### RECORDS SUPPLIED
........

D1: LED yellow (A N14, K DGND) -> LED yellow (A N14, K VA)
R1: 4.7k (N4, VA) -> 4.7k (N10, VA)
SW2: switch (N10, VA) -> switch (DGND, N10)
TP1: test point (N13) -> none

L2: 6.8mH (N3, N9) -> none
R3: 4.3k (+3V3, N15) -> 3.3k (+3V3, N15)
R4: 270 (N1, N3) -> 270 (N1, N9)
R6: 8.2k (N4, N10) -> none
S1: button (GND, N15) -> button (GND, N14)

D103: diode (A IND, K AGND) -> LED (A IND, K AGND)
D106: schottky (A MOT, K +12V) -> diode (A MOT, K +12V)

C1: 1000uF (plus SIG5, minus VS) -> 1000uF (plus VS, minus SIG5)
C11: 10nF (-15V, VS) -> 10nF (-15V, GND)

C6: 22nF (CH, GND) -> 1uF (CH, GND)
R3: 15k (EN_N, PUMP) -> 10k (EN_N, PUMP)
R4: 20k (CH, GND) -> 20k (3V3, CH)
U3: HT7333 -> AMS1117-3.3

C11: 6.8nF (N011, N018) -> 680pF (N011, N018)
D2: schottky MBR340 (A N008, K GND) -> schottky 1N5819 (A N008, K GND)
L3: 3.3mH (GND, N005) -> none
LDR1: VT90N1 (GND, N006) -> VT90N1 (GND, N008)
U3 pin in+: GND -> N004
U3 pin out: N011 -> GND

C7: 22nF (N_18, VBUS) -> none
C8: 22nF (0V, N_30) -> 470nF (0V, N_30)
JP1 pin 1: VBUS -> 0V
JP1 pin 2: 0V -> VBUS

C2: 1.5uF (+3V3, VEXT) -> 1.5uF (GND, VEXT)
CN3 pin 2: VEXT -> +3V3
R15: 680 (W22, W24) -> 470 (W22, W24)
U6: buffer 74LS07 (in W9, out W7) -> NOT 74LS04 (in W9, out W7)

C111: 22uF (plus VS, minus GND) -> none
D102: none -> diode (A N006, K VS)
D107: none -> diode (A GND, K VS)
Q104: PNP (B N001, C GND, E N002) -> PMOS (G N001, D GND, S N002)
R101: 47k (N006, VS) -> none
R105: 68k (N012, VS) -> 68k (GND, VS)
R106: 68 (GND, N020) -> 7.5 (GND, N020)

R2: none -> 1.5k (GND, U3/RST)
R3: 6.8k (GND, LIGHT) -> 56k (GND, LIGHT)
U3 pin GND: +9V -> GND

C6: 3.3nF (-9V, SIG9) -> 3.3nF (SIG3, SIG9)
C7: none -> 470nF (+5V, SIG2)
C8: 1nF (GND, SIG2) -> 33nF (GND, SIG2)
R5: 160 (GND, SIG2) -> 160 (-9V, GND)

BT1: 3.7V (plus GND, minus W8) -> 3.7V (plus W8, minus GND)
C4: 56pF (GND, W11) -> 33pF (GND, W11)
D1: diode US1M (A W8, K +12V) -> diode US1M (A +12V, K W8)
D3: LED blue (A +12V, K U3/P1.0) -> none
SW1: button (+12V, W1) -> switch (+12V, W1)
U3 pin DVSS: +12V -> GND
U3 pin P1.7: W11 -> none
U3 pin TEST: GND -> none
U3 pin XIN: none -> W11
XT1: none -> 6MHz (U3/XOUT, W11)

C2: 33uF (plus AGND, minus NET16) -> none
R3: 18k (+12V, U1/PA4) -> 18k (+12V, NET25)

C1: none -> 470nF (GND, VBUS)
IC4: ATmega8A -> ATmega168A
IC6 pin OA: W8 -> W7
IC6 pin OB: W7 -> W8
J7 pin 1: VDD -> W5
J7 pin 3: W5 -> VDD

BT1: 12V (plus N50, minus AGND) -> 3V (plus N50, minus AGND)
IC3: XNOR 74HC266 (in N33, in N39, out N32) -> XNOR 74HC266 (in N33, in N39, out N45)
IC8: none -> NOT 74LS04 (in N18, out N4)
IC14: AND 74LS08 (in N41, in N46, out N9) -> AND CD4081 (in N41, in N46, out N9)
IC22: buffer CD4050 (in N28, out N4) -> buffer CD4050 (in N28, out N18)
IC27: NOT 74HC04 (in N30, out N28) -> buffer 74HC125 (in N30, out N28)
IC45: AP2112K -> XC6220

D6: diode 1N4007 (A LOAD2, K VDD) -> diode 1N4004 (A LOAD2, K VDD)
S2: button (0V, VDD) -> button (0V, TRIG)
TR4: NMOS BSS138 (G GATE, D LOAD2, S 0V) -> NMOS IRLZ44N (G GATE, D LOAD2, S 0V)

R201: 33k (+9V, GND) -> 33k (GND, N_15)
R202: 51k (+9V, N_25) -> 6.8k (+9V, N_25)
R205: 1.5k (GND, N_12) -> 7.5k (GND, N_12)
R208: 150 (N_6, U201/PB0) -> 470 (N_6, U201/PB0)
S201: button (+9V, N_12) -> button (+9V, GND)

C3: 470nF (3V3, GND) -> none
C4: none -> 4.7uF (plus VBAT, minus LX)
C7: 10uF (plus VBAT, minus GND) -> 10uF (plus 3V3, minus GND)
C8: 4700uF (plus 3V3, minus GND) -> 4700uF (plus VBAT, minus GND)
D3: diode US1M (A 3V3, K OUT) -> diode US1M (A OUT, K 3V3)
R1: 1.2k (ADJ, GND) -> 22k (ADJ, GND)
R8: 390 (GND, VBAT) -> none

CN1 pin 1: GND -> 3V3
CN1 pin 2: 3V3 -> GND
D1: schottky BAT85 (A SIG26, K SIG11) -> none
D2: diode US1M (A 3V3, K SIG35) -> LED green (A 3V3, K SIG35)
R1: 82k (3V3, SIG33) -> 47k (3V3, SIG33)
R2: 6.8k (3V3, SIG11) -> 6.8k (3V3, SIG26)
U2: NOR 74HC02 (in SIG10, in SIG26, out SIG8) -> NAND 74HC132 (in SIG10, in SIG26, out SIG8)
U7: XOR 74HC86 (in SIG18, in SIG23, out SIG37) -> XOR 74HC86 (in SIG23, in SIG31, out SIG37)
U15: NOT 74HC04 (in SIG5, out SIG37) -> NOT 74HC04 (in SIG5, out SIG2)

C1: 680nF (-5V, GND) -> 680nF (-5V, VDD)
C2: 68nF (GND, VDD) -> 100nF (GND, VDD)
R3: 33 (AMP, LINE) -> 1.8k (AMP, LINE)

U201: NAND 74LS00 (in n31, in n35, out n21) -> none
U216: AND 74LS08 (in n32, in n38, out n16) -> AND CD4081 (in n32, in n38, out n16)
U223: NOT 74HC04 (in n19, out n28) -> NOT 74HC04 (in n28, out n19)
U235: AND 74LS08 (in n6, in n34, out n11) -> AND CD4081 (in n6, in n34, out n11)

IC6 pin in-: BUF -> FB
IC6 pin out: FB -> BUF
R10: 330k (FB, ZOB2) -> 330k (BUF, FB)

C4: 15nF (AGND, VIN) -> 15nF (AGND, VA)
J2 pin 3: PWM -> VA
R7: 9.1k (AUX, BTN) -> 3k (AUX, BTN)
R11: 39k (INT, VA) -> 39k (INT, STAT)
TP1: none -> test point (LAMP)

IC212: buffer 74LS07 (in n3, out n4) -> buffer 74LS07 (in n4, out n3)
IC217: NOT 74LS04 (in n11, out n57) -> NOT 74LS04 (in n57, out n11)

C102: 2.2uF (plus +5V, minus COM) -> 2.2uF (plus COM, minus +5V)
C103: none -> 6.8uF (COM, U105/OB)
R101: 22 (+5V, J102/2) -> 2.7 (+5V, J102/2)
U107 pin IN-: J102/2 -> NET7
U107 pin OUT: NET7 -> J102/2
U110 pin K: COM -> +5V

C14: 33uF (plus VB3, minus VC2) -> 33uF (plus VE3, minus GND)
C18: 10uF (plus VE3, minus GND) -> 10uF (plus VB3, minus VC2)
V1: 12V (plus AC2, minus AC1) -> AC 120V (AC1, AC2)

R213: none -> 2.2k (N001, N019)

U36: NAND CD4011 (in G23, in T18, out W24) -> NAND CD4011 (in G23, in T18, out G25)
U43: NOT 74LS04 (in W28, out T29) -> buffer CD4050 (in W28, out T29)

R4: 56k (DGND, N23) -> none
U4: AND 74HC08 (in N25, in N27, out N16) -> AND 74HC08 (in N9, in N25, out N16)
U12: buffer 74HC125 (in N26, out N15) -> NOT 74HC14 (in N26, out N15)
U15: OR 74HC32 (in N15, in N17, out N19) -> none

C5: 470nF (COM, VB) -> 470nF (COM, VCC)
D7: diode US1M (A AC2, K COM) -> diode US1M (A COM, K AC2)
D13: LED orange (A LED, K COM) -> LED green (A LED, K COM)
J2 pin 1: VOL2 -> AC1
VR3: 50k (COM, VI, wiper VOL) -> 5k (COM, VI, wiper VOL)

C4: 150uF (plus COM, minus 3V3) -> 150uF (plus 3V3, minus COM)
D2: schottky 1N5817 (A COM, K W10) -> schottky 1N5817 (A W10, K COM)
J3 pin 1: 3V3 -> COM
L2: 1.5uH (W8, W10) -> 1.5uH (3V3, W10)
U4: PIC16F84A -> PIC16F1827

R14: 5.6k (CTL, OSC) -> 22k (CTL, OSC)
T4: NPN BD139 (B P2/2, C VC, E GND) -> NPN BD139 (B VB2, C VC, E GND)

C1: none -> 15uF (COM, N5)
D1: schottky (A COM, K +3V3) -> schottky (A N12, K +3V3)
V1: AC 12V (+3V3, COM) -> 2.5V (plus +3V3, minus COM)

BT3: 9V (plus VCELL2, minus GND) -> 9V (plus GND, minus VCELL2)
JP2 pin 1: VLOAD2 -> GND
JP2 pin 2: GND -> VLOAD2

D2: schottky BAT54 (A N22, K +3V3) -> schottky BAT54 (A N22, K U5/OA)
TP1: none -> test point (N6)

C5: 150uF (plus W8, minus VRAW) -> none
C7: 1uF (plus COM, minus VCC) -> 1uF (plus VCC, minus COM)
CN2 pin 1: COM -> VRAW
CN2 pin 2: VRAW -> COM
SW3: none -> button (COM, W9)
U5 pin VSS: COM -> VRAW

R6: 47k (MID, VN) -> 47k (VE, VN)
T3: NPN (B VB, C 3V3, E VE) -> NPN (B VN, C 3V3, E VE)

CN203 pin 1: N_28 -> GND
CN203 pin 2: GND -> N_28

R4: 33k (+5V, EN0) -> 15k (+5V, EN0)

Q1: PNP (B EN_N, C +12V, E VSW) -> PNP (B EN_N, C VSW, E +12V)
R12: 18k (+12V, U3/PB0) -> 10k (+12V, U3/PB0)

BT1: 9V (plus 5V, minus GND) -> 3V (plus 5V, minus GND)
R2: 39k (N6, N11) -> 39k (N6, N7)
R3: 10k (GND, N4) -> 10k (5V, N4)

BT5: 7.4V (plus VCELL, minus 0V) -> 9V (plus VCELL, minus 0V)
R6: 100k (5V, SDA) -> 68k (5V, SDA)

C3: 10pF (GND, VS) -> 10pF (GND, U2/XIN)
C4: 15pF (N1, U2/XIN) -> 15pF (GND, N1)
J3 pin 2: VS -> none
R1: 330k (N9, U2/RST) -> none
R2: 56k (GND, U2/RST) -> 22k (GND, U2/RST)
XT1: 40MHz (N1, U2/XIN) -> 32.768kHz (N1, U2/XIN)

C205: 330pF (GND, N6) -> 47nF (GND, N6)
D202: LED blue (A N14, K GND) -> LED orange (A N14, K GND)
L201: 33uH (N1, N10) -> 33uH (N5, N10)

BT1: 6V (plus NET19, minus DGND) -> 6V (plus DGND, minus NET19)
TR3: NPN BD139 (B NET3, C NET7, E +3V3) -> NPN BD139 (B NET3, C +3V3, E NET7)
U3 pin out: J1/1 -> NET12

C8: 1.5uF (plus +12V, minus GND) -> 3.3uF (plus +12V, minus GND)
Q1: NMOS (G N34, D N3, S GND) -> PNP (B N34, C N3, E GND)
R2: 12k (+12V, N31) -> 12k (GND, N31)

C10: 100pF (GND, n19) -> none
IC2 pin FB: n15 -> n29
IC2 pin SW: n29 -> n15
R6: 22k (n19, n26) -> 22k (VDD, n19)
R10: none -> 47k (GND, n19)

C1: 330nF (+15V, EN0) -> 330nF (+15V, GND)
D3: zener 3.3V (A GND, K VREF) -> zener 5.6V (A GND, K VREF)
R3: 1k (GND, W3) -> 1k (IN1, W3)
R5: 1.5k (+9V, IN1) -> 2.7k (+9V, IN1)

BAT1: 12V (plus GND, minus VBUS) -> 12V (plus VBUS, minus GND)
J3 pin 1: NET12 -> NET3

........

### GOAL OF THE EXERCISE
Set down, exactly as written, each line of the data from its opening line through the one containing "R4: 20k (CH, GND) -> 20k (3V3, CH)". Output nothing more.

### ANSWER TO THE PROBLEM
D1: LED yellow (A N14, K DGND) -> LED yellow (A N14, K VA)
R1: 4.7k (N4, VA) -> 4.7k (N10, VA)
SW2: switch (N10, VA) -> switch (DGND, N10)
TP1: test point (N13) -> none

L2: 6.8mH (N3, N9) -> none
R3: 4.3k (+3V3, N15) -> 3.3k (+3V3, N15)
R4: 270 (N1, N3) -> 270 (N1, N9)
R6: 8.2k (N4, N10) -> none
S1: button (GND, N15) -> button (GND, N14)

D103: diode (A IND, K AGND) -> LED (A IND, K AGND)
D106: schottky (A MOT, K +12V) -> diode (A MOT, K +12V)

C1: 1000uF (plus SIG5, minus VS) -> 1000uF (plus VS, minus SIG5)
C11: 10nF (-15V, VS) -> 10nF (-15V, GND)

C6: 22nF (CH, GND) -> 1uF (CH, GND)
R3: 15k (EN_N, PUMP) -> 10k (EN_N, PUMP)
R4: 20k (CH, GND) -> 20k (3V3, CH)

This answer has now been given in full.